[EXERCISE DETAILS] Below are records; how many of their lines hold the string "brown"? Reply with nothing but the number.

[RAW DATA]
____________
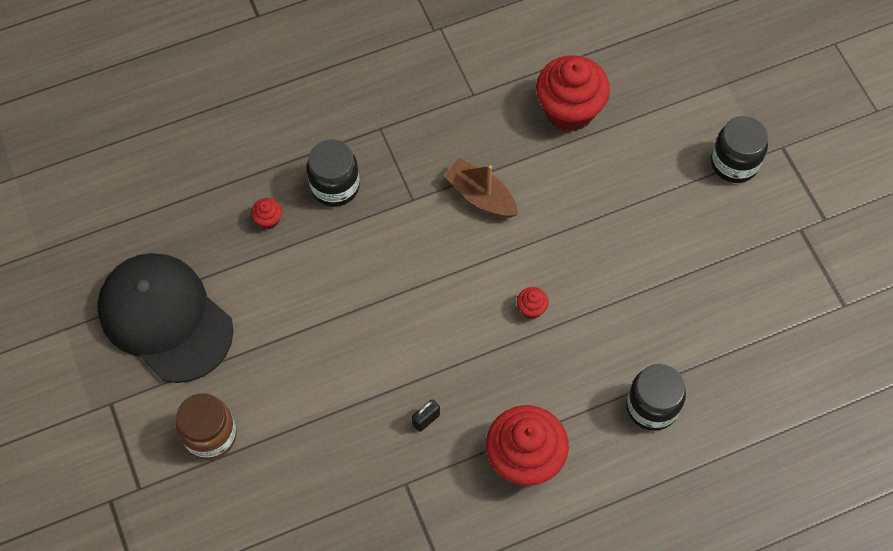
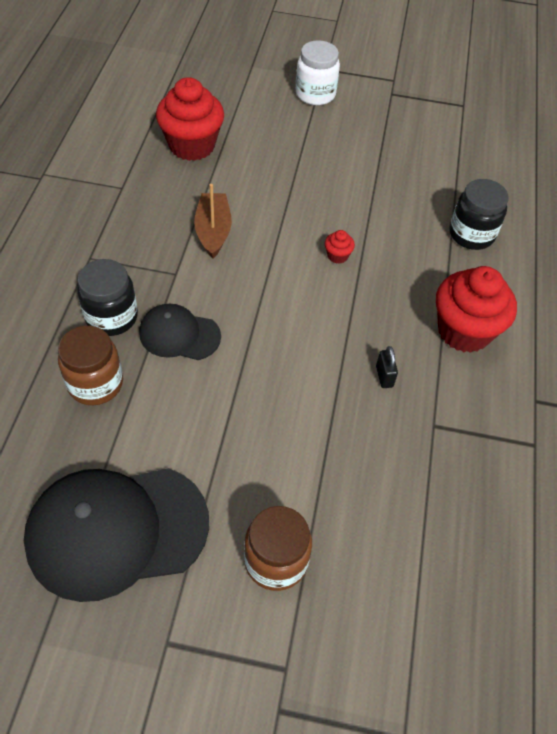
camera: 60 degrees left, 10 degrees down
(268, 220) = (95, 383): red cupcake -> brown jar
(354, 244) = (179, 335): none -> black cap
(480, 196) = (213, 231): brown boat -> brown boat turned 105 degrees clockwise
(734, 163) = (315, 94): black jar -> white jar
____________
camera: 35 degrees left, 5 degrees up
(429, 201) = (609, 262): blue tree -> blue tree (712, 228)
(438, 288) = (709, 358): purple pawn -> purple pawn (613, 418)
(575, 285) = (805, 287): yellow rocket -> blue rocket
____________
[YOUR RESPONSE] 2